• [The data]
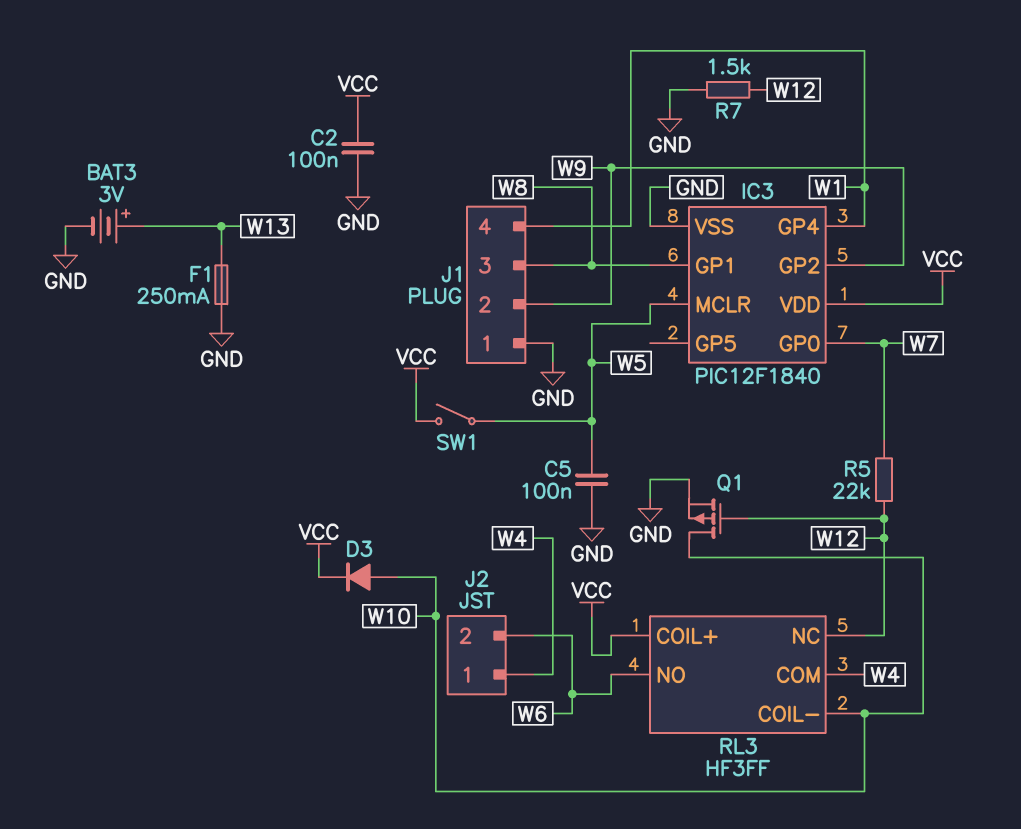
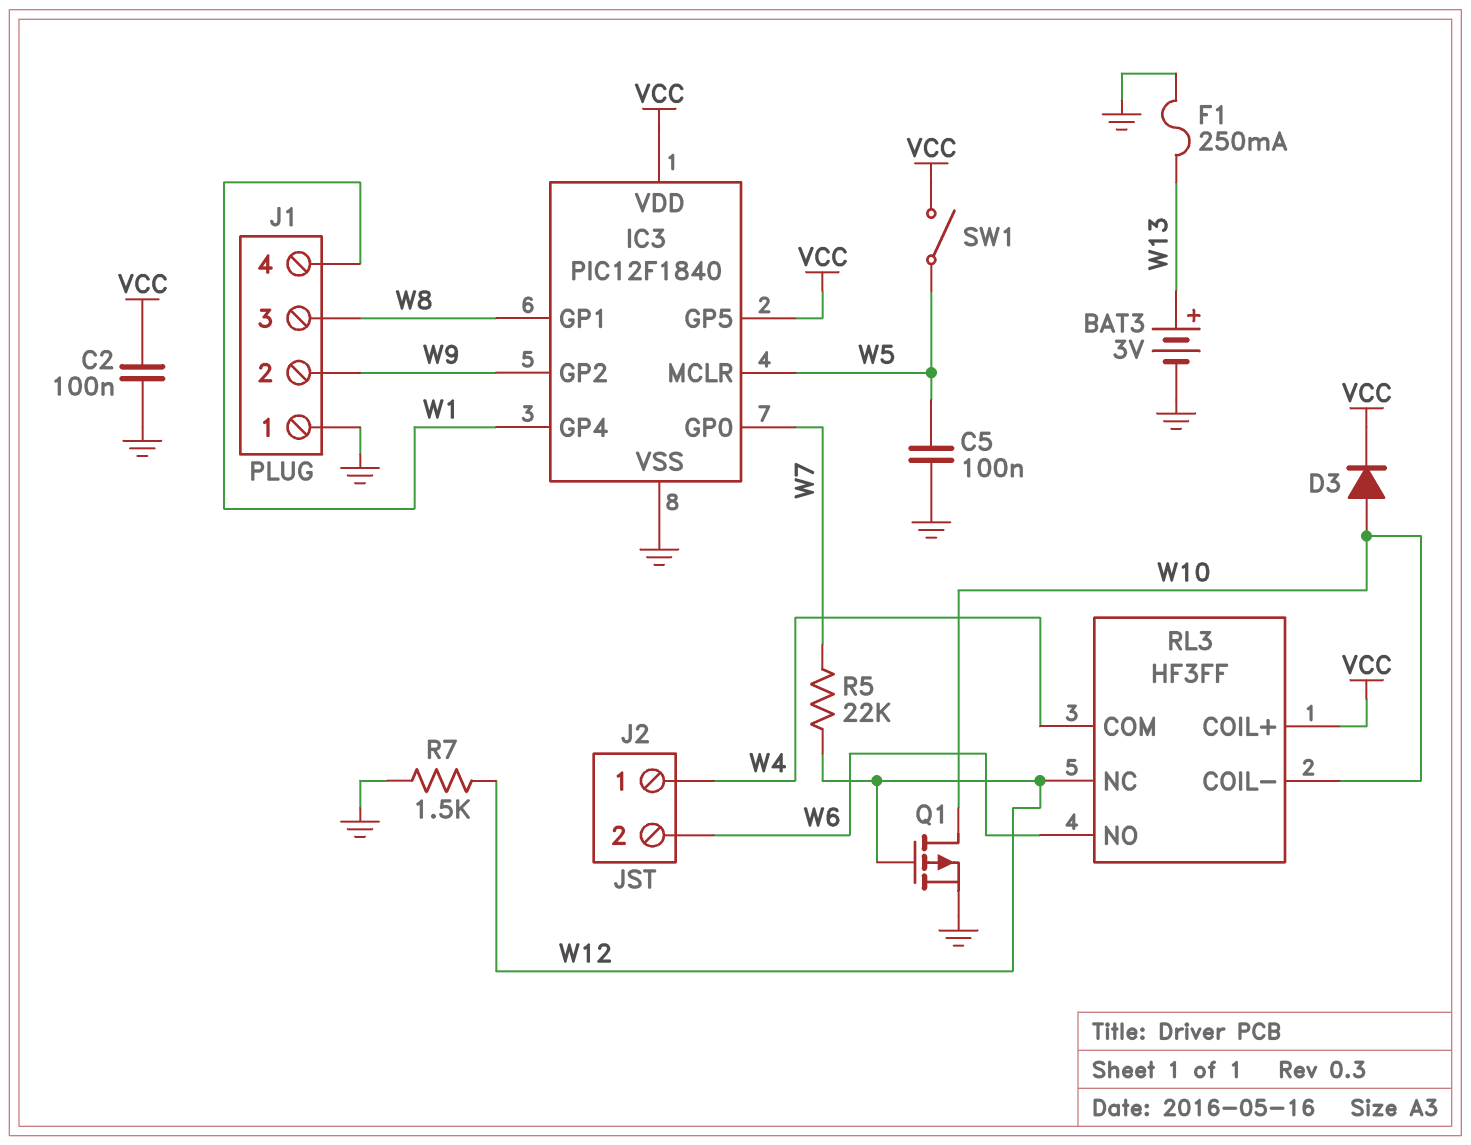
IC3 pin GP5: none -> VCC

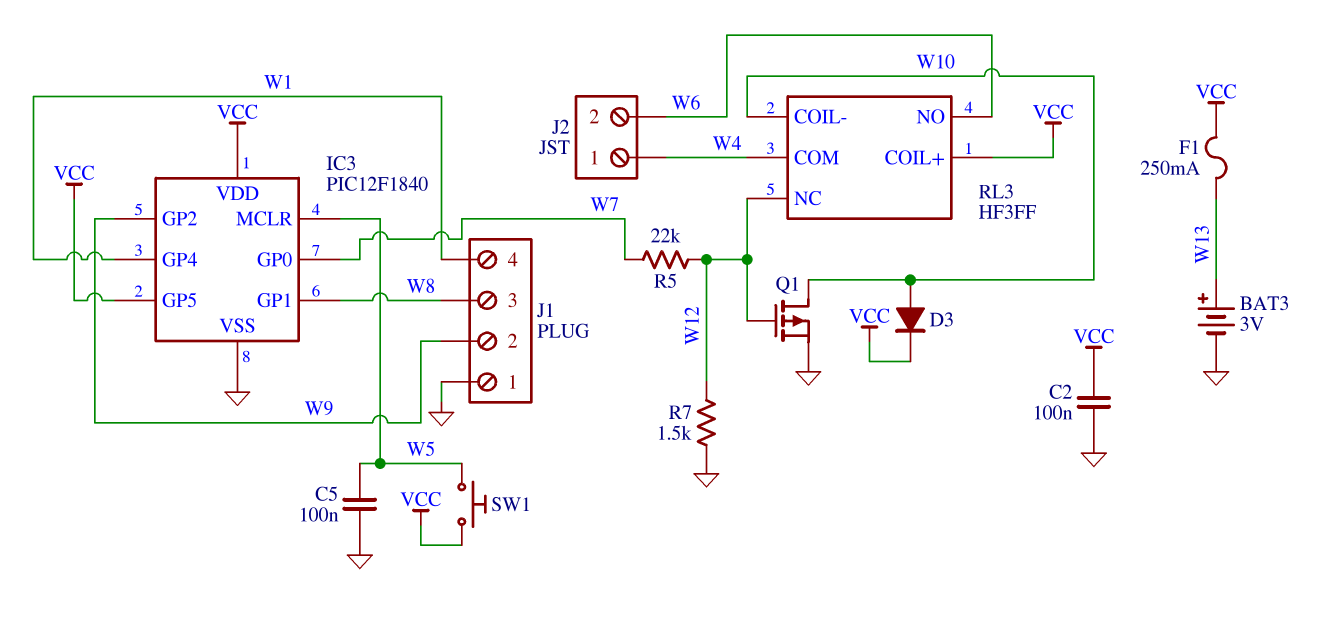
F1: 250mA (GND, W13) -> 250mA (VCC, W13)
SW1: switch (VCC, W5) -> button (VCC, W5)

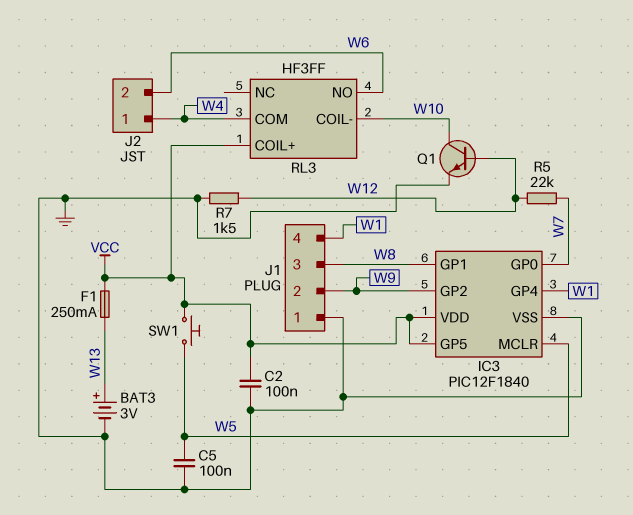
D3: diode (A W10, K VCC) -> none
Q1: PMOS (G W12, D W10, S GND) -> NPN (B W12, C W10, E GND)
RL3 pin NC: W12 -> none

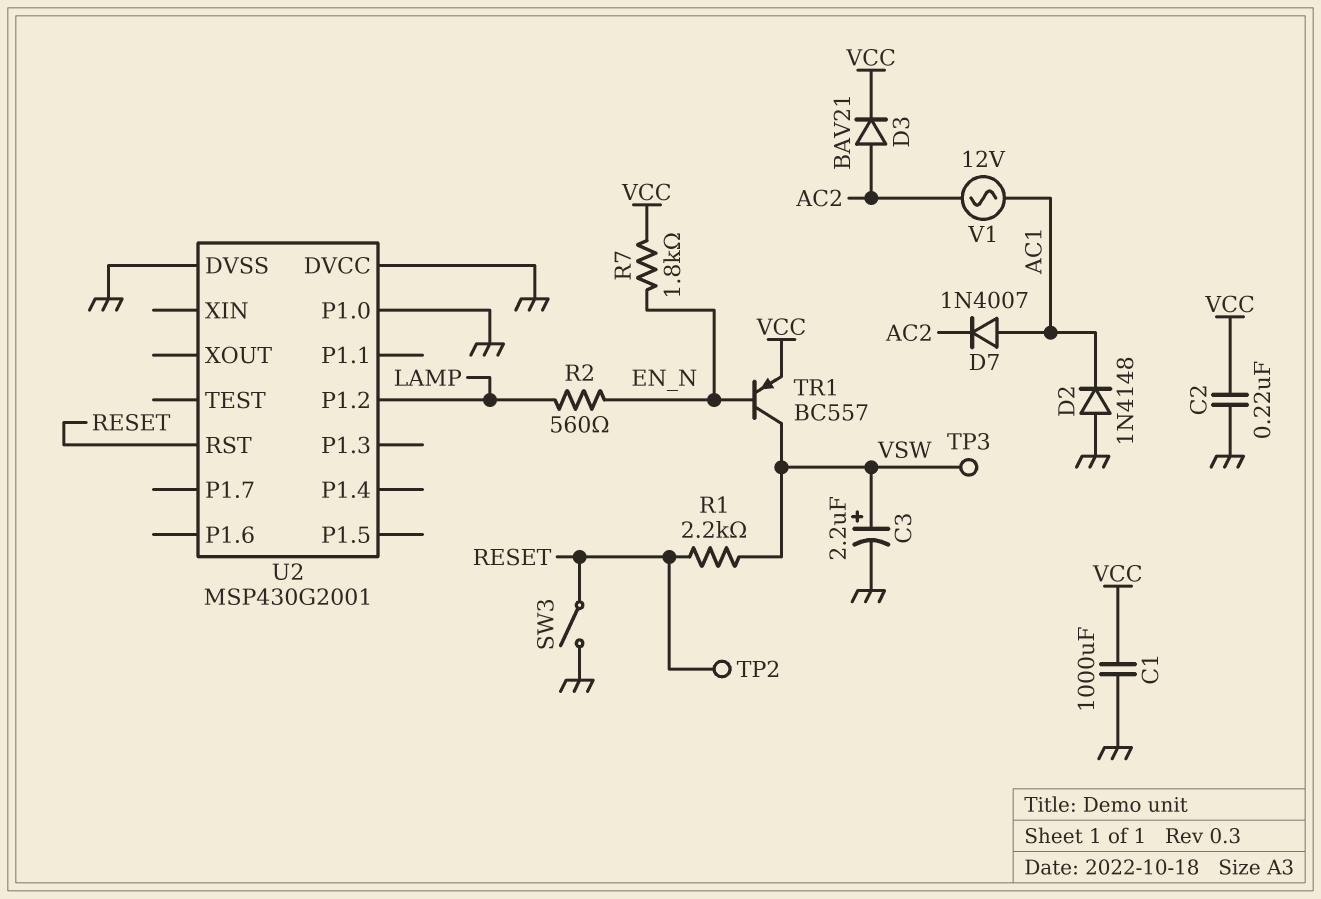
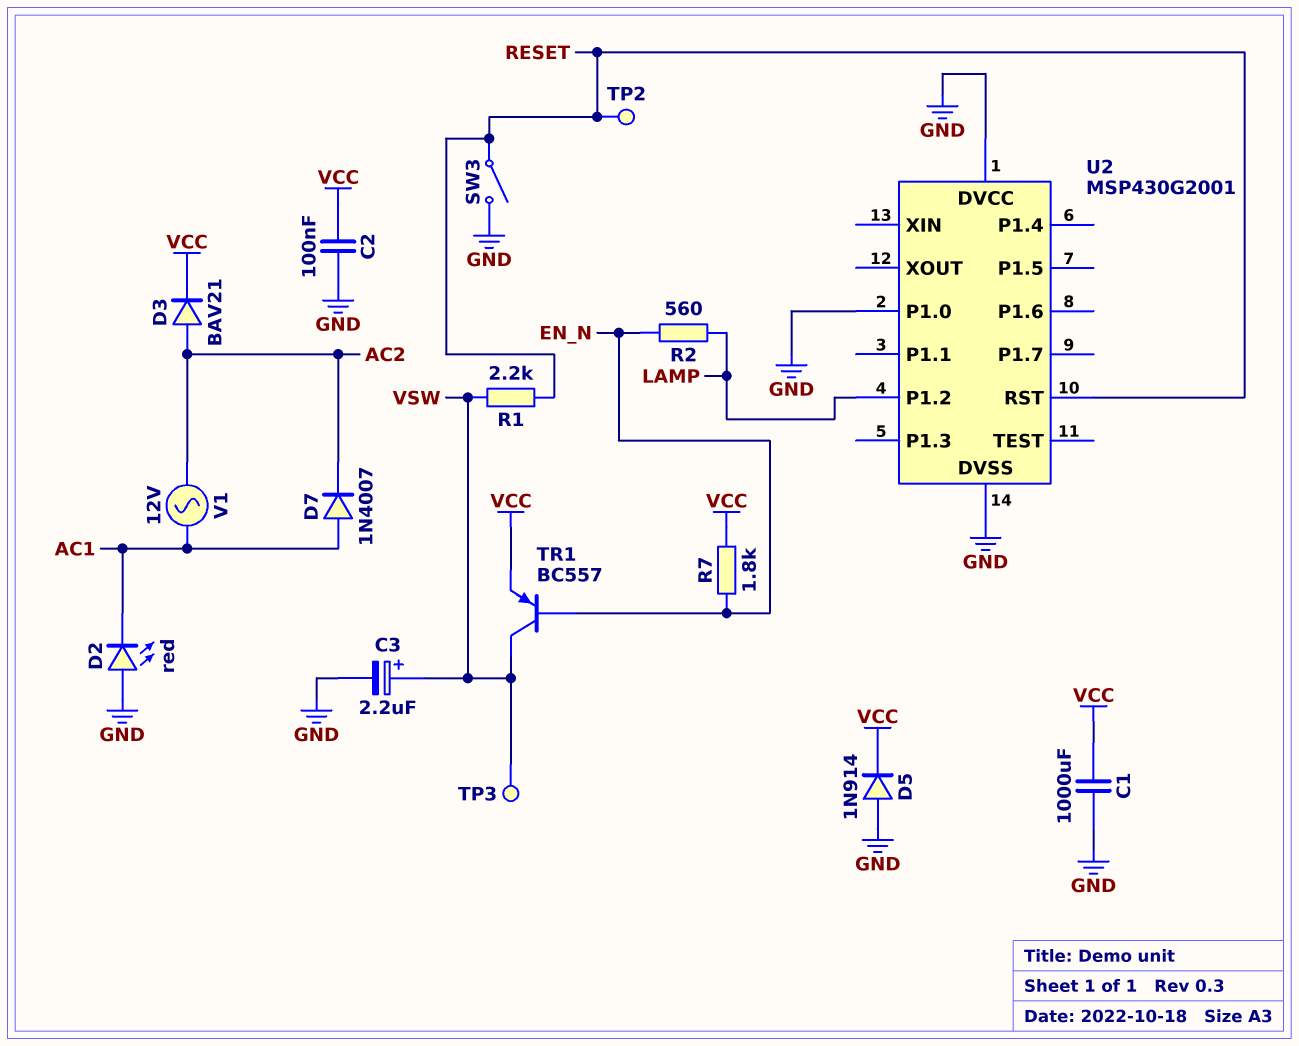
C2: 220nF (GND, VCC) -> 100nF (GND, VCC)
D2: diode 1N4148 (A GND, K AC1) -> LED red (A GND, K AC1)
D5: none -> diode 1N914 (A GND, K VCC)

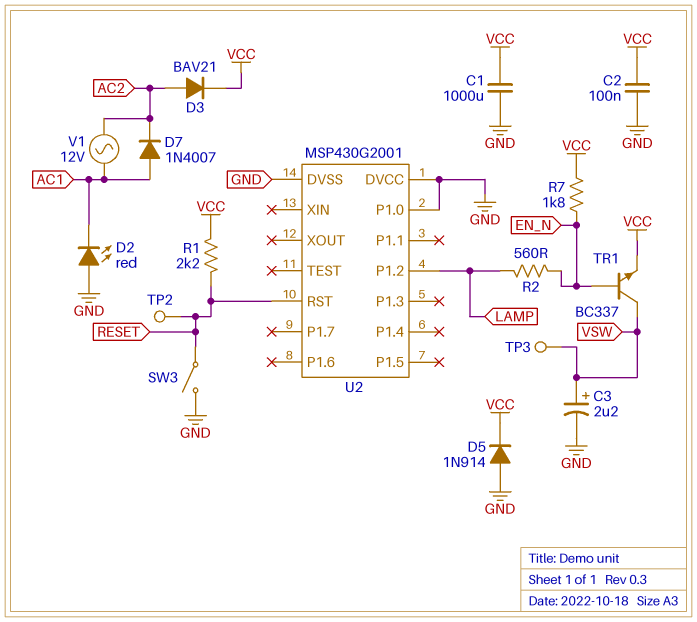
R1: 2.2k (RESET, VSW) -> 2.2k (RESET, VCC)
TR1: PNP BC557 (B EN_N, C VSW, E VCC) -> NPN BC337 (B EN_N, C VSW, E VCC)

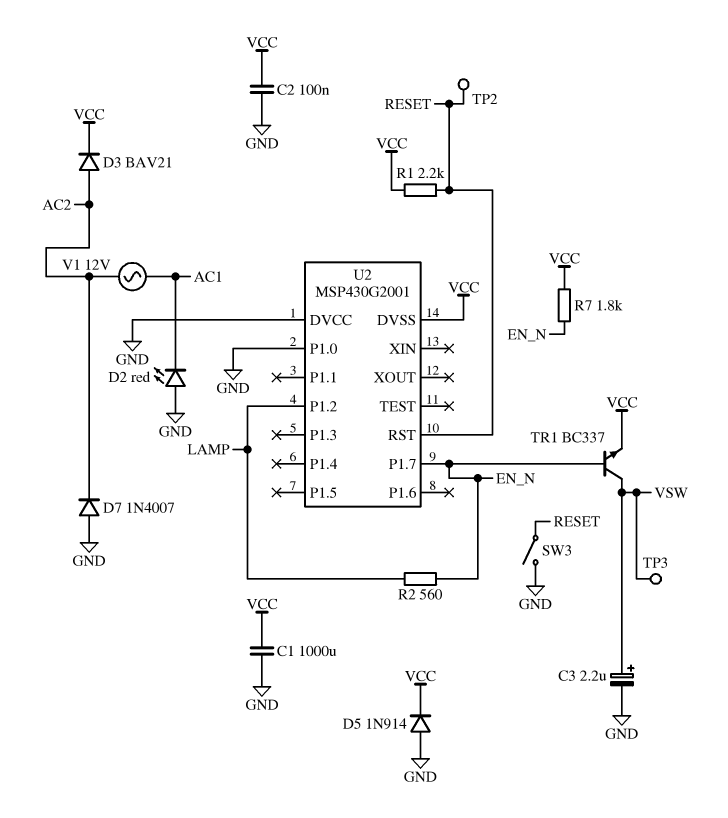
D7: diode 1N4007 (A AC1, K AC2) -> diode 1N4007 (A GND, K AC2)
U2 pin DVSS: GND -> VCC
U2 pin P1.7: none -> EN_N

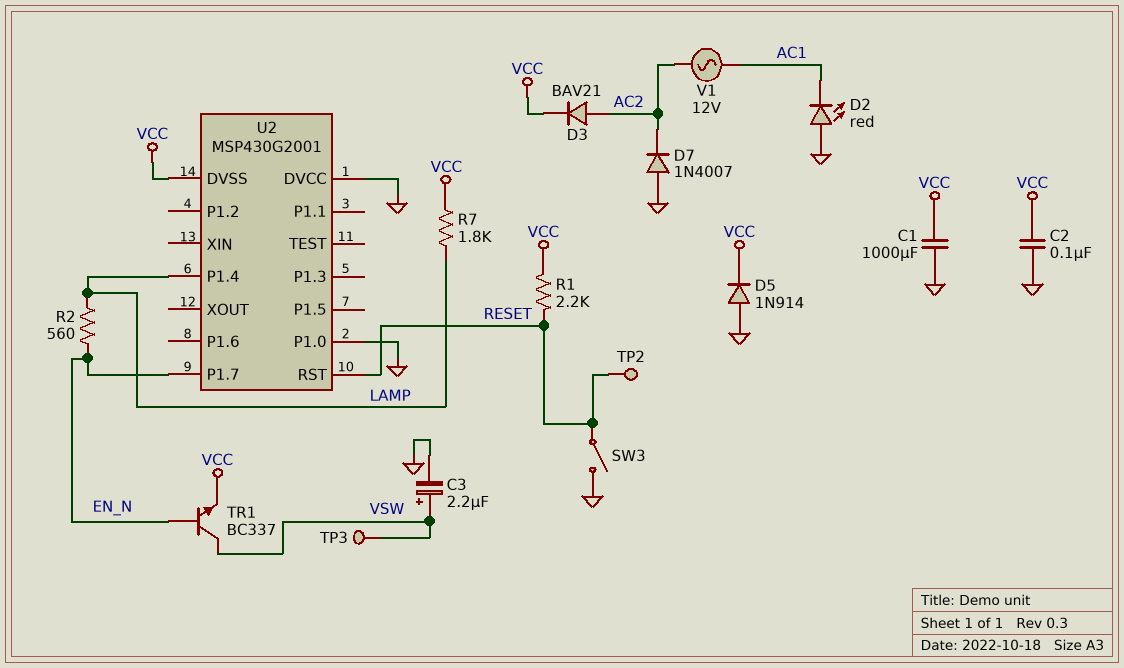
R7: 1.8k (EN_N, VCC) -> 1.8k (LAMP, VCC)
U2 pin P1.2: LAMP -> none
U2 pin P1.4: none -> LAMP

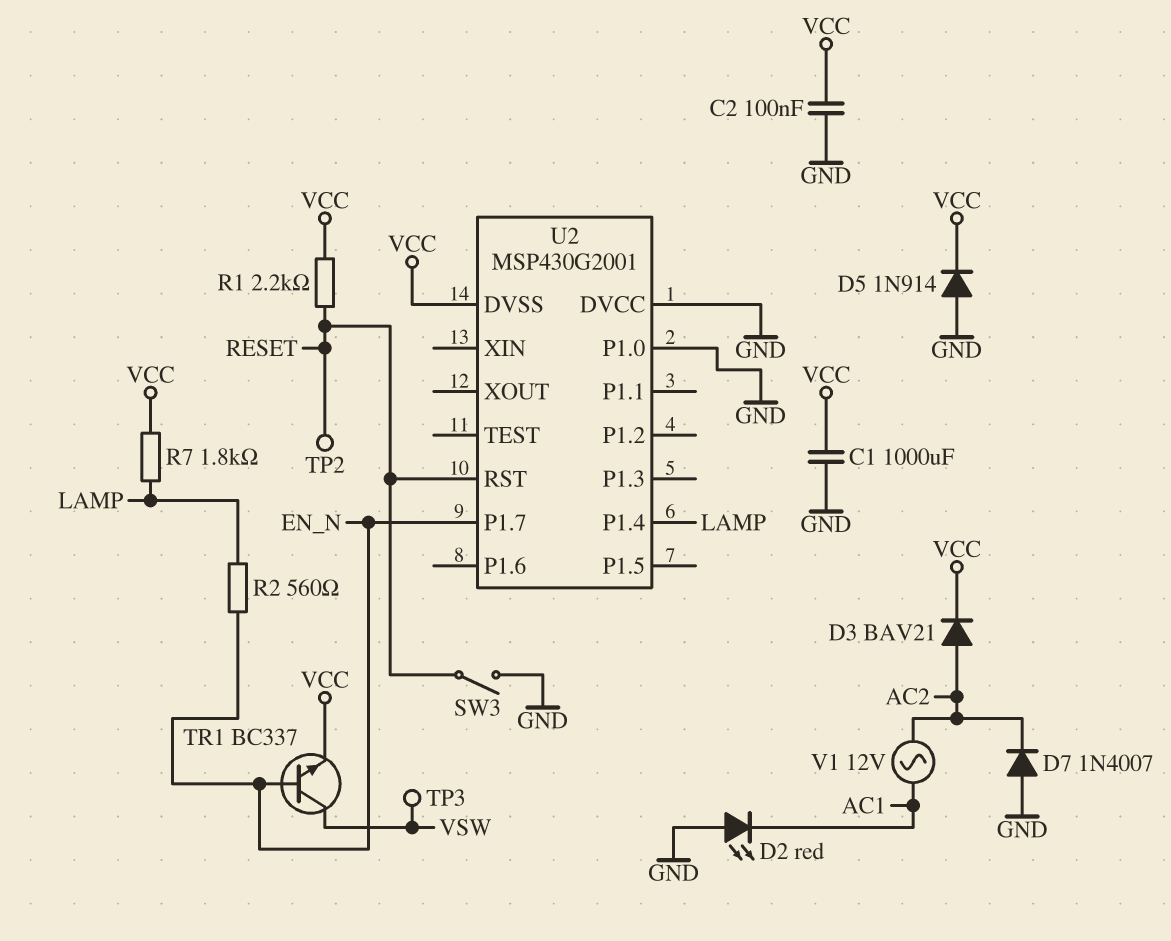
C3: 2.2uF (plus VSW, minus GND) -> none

• [Aim of the task] Retype, word for word, only the line holding "C2: 220nF (GND, VCC) -> 100nF (GND, VCC)" and the lines after it through the final line of the listing above, and leave every picture out.

• [Result of this exercise]
C2: 220nF (GND, VCC) -> 100nF (GND, VCC)
D2: diode 1N4148 (A GND, K AC1) -> LED red (A GND, K AC1)
D5: none -> diode 1N914 (A GND, K VCC)

R1: 2.2k (RESET, VSW) -> 2.2k (RESET, VCC)
TR1: PNP BC557 (B EN_N, C VSW, E VCC) -> NPN BC337 (B EN_N, C VSW, E VCC)

D7: diode 1N4007 (A AC1, K AC2) -> diode 1N4007 (A GND, K AC2)
U2 pin DVSS: GND -> VCC
U2 pin P1.7: none -> EN_N

R7: 1.8k (EN_N, VCC) -> 1.8k (LAMP, VCC)
U2 pin P1.2: LAMP -> none
U2 pin P1.4: none -> LAMP

C3: 2.2uF (plus VSW, minus GND) -> none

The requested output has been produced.